§ **Assigned task**
The records below must be output exactly, without pictures.

(Object transformation records)
──────────────────────────────

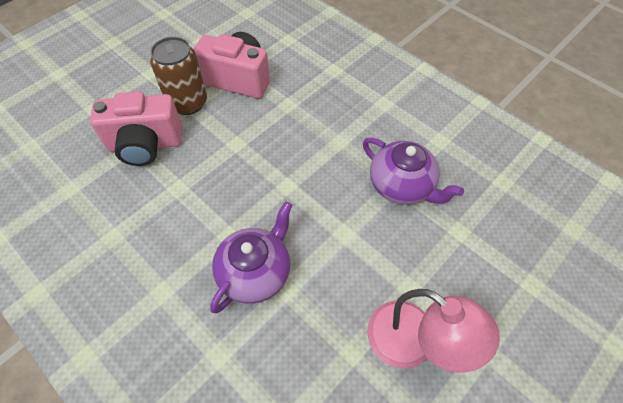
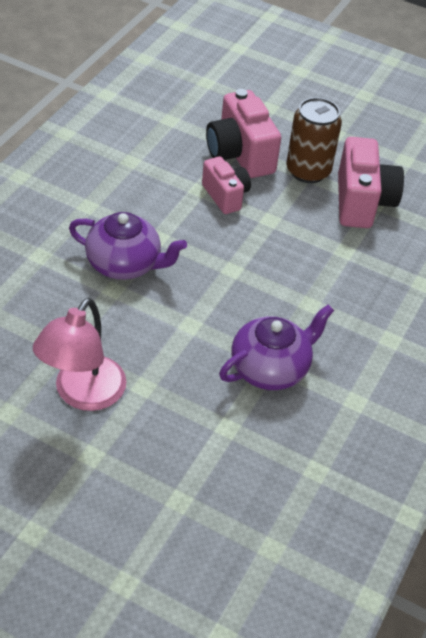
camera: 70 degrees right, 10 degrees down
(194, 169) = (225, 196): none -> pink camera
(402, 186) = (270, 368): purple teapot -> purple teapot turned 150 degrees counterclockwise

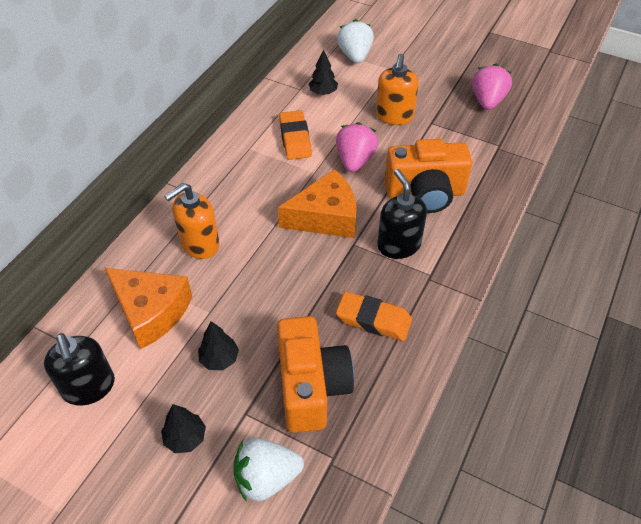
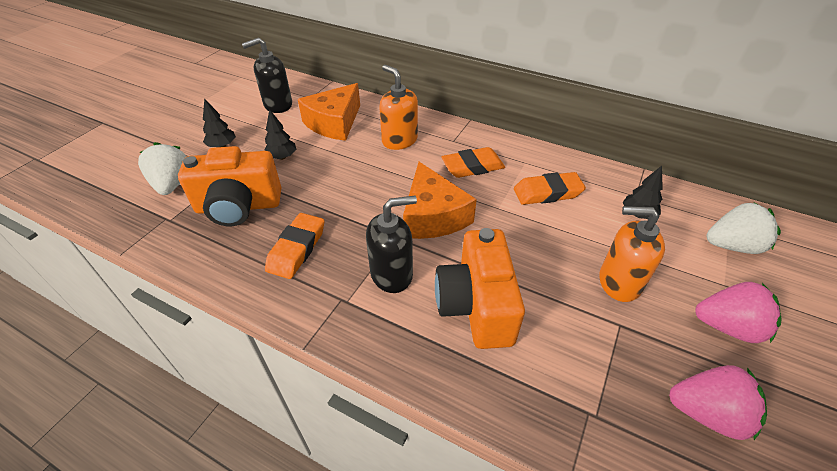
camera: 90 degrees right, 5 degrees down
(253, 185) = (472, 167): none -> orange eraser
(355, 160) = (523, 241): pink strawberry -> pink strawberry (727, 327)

──────────────────────────────

§ **Finished exercise**
camera: 70 degrees right, 10 degrees down
(194, 169) = (225, 196): none -> pink camera
(402, 186) = (270, 368): purple teapot -> purple teapot turned 150 degrees counterclockwise

camera: 90 degrees right, 5 degrees down
(253, 185) = (472, 167): none -> orange eraser
(355, 160) = (523, 241): pink strawberry -> pink strawberry (727, 327)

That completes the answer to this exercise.